▶ _Task instructions_
Find each line in the listing below that contains the string "kern", and copy those lines out in full.

▶ _Listed records_
**********

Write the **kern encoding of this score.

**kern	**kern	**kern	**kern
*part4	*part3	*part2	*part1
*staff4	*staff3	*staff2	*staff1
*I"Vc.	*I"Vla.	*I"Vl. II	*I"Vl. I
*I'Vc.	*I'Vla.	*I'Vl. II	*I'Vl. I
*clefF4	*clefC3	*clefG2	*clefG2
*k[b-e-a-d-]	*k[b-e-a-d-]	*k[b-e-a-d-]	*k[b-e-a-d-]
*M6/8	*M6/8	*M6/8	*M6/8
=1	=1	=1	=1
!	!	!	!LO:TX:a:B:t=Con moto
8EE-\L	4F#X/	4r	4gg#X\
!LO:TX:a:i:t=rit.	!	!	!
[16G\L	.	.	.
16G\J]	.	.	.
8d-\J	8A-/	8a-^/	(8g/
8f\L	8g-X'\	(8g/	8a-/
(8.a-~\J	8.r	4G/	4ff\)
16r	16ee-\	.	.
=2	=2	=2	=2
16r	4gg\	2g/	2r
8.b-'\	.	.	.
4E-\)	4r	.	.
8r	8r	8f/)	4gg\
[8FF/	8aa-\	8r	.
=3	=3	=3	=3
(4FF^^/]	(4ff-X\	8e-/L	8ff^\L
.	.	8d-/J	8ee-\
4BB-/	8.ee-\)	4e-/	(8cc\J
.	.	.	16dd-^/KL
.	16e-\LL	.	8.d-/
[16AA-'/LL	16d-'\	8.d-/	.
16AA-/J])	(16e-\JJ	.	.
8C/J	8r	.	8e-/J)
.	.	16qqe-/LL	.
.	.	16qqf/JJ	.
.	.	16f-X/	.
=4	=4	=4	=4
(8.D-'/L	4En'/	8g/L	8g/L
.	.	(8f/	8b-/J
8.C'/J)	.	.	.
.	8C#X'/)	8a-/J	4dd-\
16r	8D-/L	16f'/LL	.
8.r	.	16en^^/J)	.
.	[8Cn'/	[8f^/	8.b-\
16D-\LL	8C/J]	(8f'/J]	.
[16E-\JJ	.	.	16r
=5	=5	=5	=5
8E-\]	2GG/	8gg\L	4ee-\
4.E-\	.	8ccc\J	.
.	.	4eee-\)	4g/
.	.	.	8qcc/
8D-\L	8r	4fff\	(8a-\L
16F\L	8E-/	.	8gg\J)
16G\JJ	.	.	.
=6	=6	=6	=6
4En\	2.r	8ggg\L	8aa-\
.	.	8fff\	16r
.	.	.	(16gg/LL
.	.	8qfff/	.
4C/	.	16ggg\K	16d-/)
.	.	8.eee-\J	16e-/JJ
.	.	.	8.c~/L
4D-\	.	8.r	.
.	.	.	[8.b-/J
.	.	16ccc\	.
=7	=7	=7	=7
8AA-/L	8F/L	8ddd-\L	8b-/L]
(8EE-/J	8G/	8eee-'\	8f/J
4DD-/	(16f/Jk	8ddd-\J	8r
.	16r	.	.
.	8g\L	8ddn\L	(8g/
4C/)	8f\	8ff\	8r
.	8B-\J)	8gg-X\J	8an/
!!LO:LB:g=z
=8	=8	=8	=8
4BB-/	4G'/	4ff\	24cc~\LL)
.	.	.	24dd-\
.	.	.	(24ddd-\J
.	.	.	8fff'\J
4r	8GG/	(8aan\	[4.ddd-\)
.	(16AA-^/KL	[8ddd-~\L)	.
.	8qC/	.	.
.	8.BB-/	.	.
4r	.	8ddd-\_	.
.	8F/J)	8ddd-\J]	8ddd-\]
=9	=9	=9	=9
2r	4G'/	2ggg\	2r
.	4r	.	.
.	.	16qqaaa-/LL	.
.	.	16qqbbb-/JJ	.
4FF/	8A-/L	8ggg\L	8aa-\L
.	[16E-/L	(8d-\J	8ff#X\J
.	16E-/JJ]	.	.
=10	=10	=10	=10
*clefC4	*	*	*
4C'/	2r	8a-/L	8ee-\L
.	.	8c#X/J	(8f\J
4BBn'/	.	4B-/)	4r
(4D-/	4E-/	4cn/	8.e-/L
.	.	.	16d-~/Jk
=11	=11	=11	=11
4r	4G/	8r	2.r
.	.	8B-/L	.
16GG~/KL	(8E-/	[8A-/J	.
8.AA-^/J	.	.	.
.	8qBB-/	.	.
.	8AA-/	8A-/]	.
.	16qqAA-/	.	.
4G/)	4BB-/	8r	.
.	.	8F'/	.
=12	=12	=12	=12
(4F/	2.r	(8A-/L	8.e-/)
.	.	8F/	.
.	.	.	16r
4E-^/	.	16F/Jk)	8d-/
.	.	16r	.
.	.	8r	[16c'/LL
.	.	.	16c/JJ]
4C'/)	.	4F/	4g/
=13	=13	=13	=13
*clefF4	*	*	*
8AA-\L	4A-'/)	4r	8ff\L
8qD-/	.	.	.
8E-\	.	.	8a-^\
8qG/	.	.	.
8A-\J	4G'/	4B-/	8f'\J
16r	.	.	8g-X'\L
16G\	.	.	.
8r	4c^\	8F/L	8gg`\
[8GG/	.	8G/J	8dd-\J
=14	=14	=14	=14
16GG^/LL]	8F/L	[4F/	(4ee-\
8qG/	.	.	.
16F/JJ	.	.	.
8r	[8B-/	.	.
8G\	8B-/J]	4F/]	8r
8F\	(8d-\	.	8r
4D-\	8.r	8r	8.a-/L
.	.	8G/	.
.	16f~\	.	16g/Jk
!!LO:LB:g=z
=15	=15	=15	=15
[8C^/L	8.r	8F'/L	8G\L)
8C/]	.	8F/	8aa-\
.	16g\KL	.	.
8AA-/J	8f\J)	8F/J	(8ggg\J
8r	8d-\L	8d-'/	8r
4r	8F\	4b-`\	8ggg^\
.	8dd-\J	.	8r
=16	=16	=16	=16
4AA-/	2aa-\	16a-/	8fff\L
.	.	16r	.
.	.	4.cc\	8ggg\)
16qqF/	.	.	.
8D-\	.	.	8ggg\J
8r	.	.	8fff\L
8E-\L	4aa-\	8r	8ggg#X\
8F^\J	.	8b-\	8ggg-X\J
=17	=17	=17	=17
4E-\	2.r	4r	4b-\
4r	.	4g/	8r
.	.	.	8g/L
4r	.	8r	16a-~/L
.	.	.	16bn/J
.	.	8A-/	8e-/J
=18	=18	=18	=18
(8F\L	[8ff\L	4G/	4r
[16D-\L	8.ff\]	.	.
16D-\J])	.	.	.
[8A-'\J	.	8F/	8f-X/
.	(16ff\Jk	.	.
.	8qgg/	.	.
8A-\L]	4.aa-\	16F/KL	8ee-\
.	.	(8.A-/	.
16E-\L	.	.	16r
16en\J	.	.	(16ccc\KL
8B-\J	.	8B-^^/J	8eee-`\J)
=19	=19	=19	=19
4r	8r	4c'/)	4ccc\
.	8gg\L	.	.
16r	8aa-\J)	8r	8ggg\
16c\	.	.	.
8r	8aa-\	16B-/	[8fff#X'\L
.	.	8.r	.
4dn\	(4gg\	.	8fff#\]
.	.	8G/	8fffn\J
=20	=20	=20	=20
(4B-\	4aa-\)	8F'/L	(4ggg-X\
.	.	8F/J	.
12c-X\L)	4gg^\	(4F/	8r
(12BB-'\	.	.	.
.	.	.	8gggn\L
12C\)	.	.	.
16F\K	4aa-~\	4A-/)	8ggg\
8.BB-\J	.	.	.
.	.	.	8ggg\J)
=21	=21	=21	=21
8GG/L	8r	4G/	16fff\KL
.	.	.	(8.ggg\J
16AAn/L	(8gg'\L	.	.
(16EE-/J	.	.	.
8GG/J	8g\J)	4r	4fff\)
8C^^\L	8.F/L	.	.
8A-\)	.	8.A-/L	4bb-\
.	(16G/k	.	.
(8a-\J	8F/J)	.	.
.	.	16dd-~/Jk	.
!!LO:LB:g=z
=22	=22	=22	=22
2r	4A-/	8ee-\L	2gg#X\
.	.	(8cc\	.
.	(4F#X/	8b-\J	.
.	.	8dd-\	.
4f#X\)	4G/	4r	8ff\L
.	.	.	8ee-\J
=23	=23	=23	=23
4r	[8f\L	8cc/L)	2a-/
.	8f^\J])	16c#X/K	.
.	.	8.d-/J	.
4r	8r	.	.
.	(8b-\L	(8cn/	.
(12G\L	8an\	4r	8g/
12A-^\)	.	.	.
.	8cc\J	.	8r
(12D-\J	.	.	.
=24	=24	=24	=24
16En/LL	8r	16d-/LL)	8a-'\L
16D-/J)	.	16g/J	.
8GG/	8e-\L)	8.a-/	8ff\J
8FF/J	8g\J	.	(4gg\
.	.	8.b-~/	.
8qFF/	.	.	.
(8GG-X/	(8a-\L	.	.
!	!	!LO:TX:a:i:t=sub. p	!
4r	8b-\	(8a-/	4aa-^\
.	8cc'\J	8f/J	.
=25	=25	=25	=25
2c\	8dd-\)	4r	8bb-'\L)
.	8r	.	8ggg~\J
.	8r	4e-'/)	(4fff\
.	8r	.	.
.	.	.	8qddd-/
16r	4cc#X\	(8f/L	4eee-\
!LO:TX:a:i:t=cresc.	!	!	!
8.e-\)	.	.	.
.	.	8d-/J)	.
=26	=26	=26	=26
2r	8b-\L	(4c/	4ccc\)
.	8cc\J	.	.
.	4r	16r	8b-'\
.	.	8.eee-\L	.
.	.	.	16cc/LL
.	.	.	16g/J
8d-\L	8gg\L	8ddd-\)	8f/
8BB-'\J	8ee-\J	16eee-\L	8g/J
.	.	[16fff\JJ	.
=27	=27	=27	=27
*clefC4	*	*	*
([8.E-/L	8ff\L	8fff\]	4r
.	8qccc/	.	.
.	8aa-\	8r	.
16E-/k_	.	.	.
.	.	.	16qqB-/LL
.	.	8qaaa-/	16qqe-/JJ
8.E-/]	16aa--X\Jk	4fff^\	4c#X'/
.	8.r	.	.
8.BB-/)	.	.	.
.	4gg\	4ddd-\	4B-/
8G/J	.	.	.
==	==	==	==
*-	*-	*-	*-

**********

▶ _Result of the task_
Write the **kern encoding of this score.
**kern	**kern	**kern	**kern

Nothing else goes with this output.